• _Requirement_
Write out the stretch of lines below that begins at the line with "KEYS3 pin K1: A3 -> D11" and ends at the line with "KEYS pin K2: D12 -> RX", including both, exactly as given and nothing more.

[Change detection outputs]
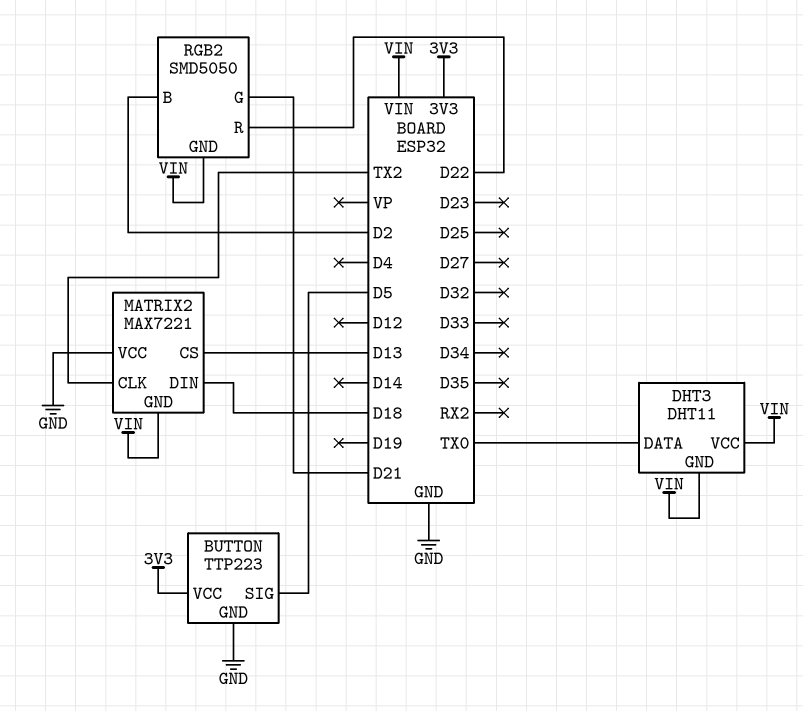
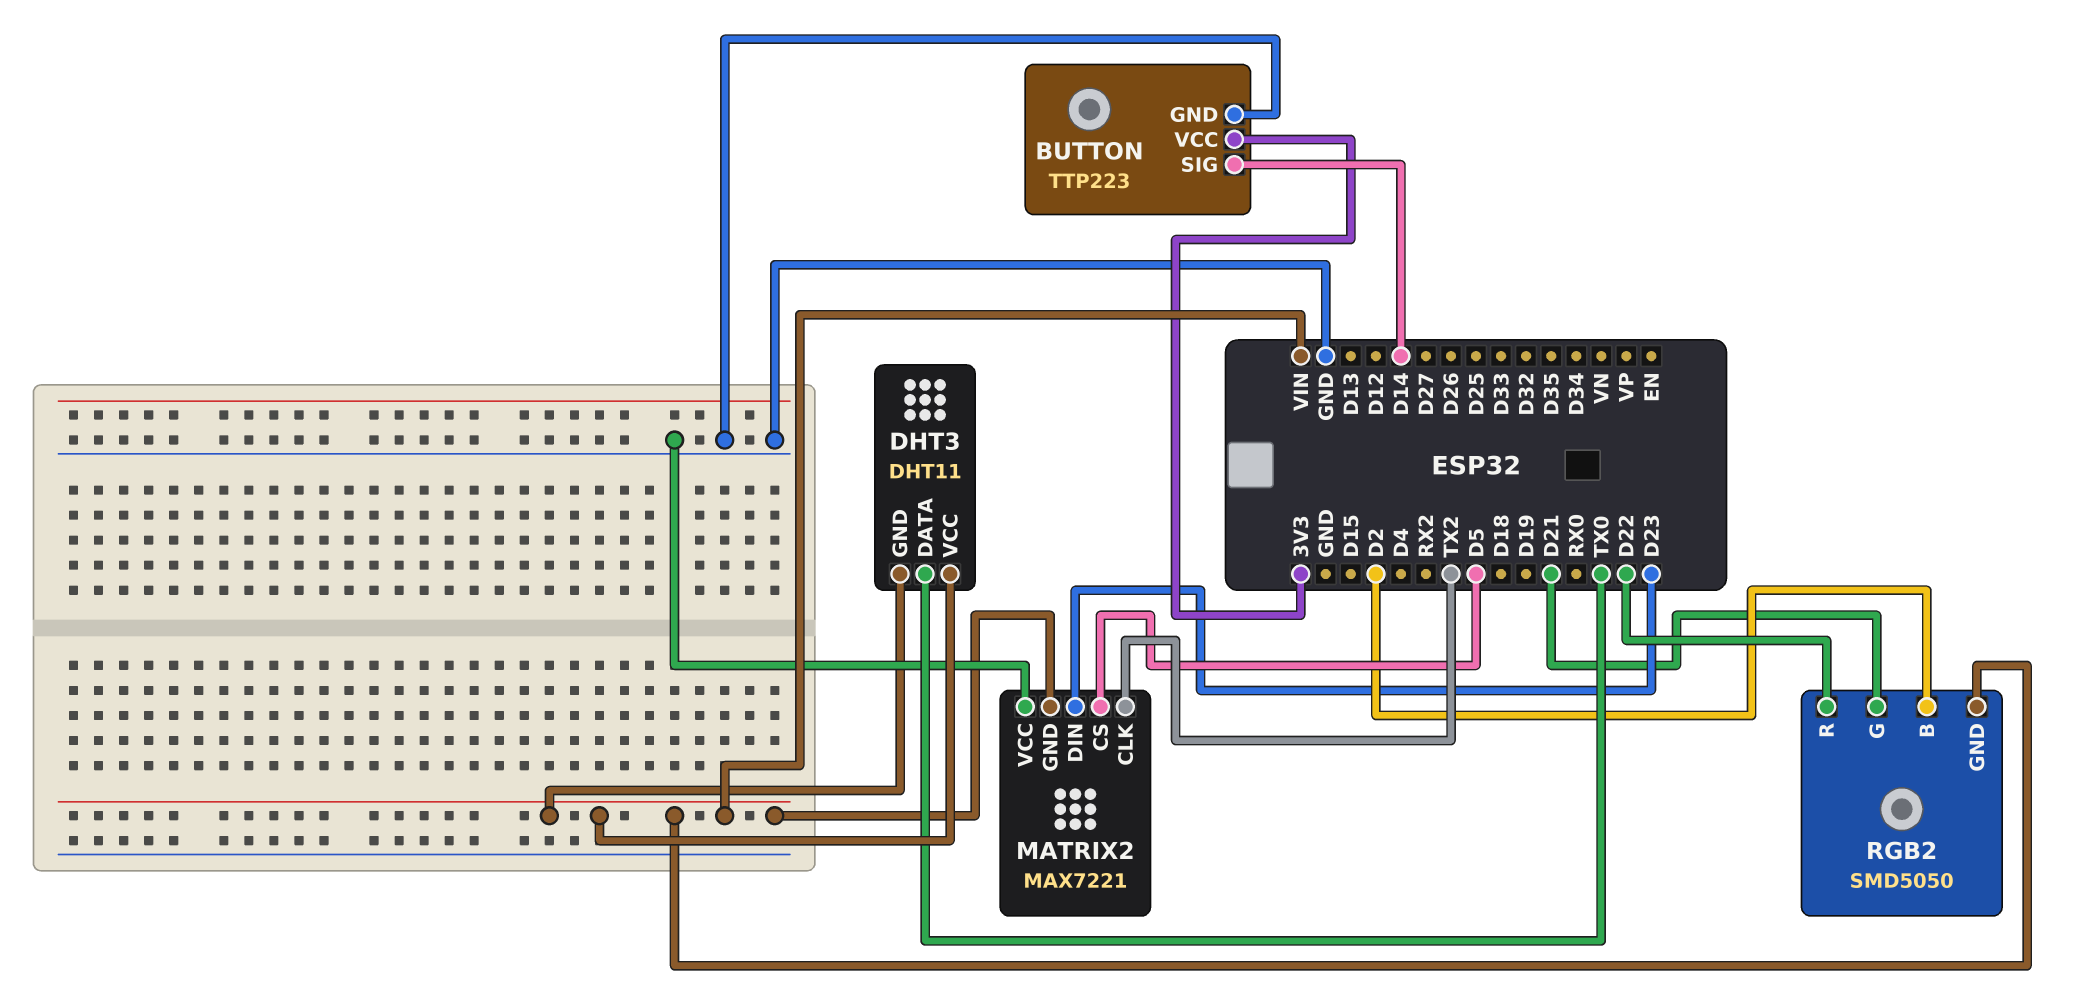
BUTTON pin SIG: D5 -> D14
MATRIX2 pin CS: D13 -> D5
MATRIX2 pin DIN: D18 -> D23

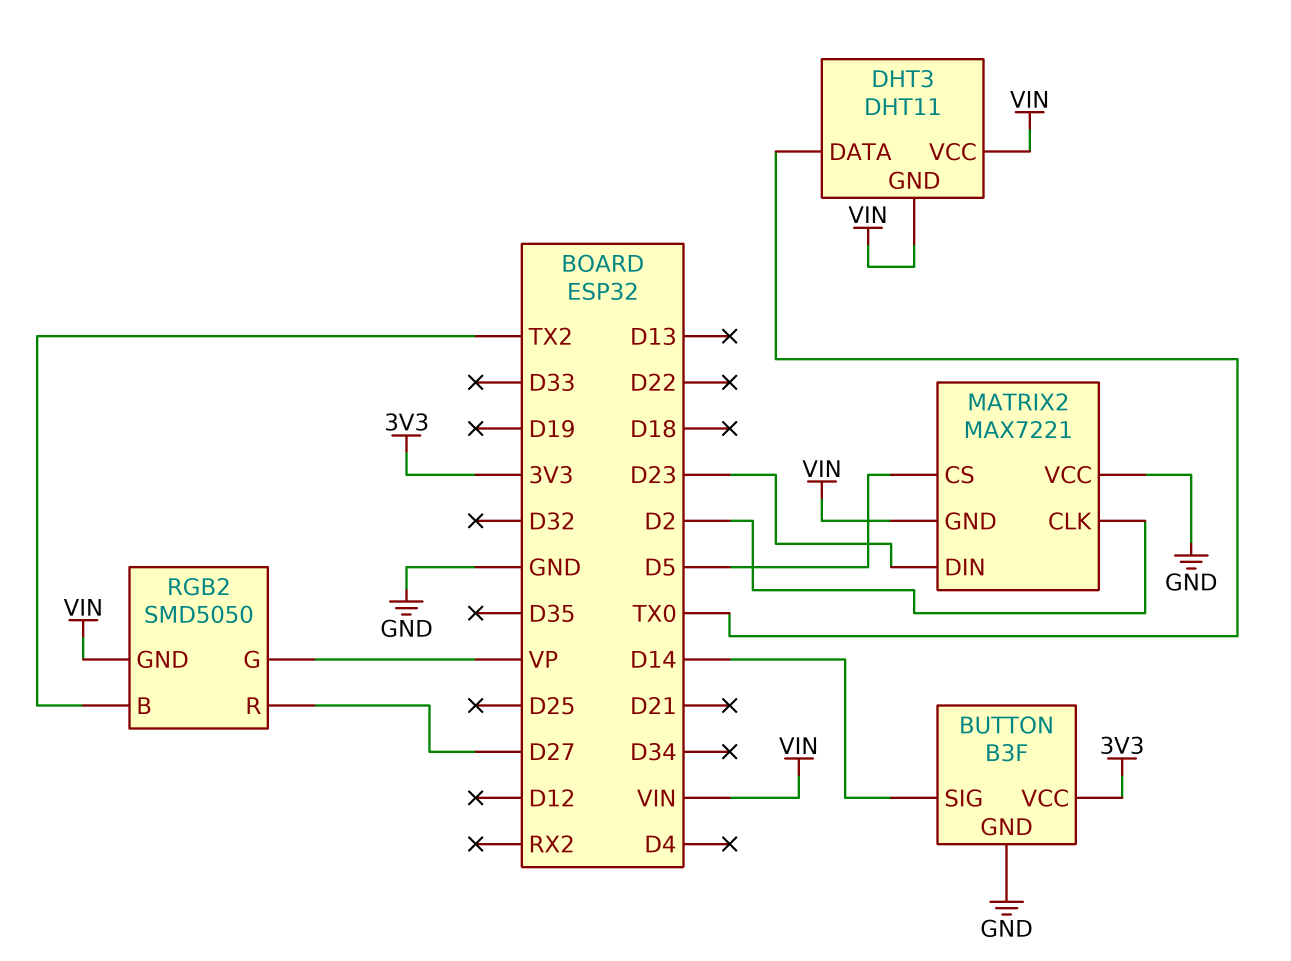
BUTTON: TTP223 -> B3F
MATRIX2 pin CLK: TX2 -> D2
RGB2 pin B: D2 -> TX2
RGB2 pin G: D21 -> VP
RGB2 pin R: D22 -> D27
* * *
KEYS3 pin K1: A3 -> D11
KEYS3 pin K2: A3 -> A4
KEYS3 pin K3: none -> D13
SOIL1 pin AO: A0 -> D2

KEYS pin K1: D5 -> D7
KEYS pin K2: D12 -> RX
...
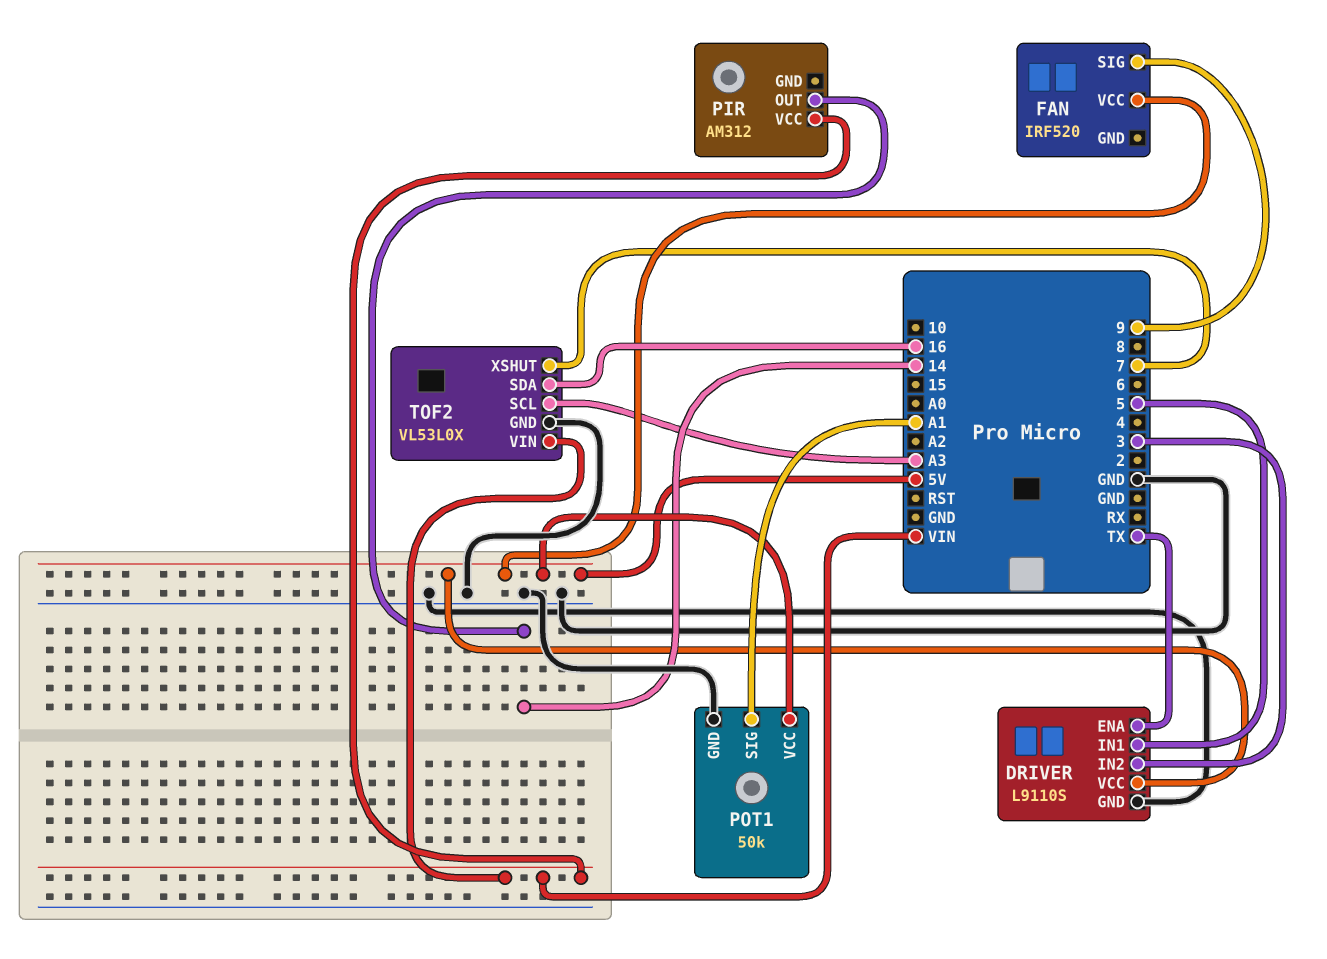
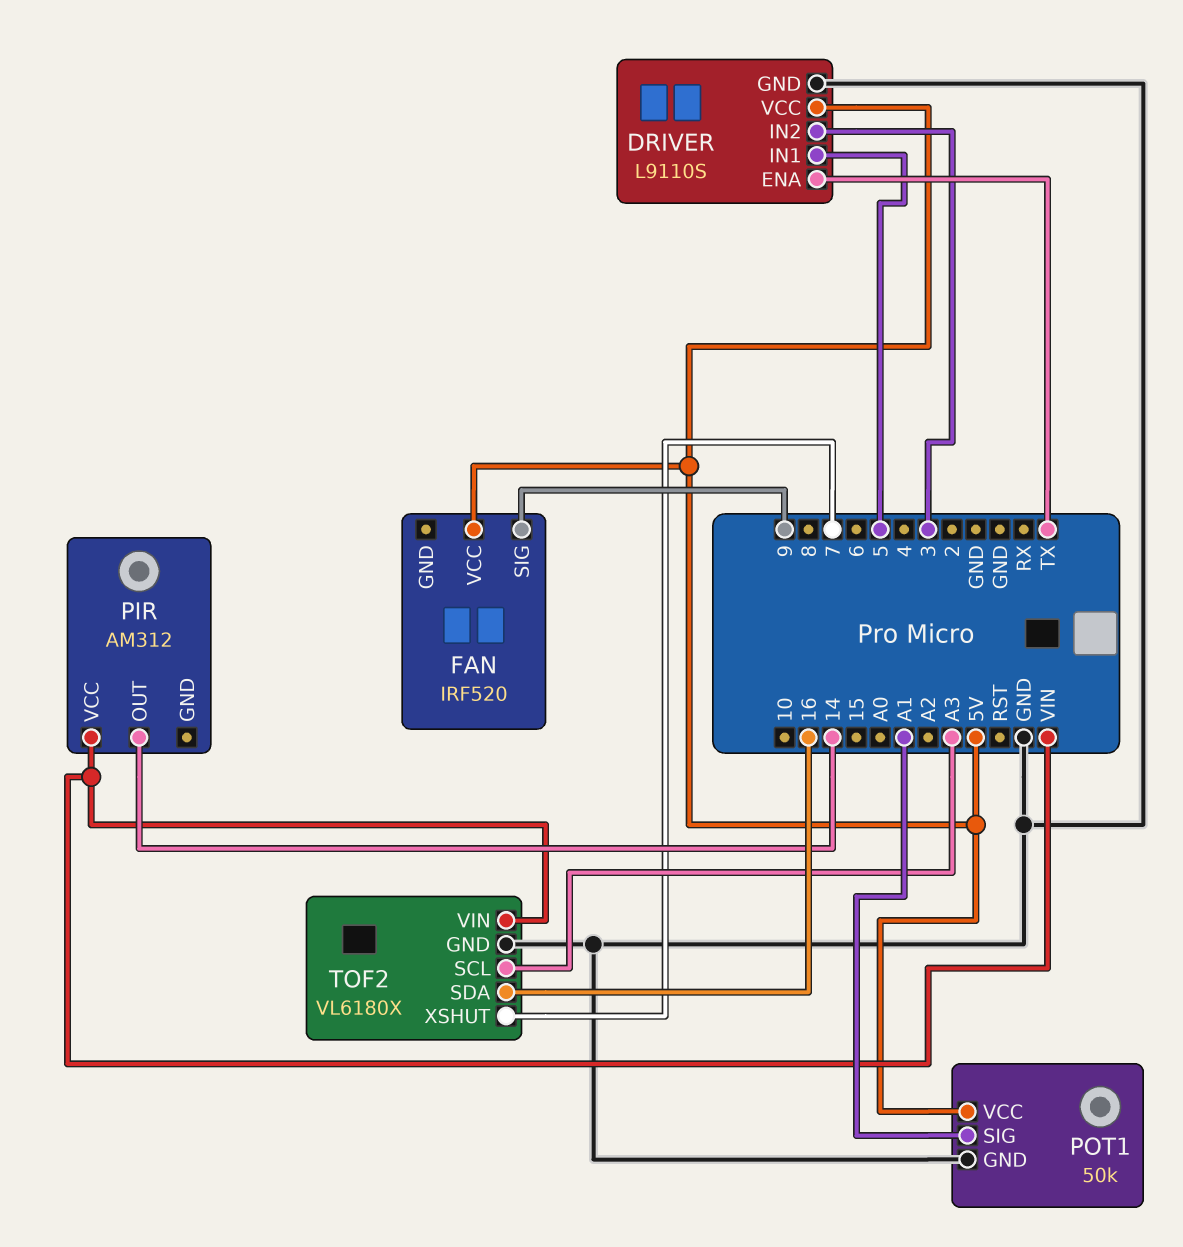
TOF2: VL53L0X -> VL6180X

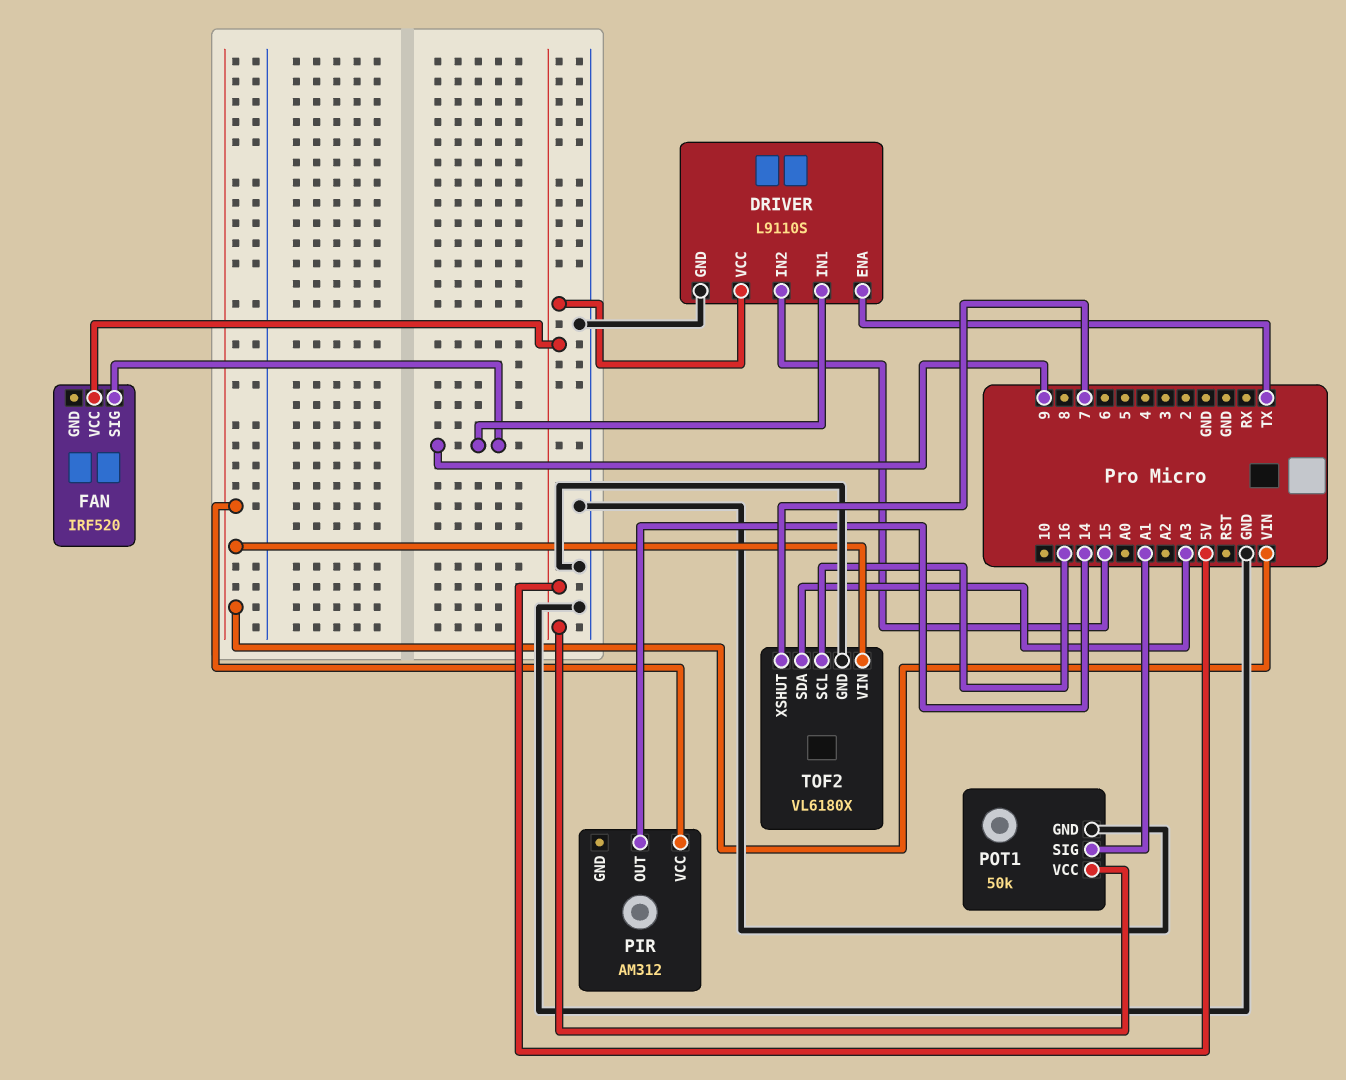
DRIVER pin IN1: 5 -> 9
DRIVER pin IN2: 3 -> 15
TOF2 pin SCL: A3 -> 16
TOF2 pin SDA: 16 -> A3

• _Final answer_
KEYS3 pin K1: A3 -> D11
KEYS3 pin K2: A3 -> A4
KEYS3 pin K3: none -> D13
SOIL1 pin AO: A0 -> D2

KEYS pin K1: D5 -> D7
KEYS pin K2: D12 -> RX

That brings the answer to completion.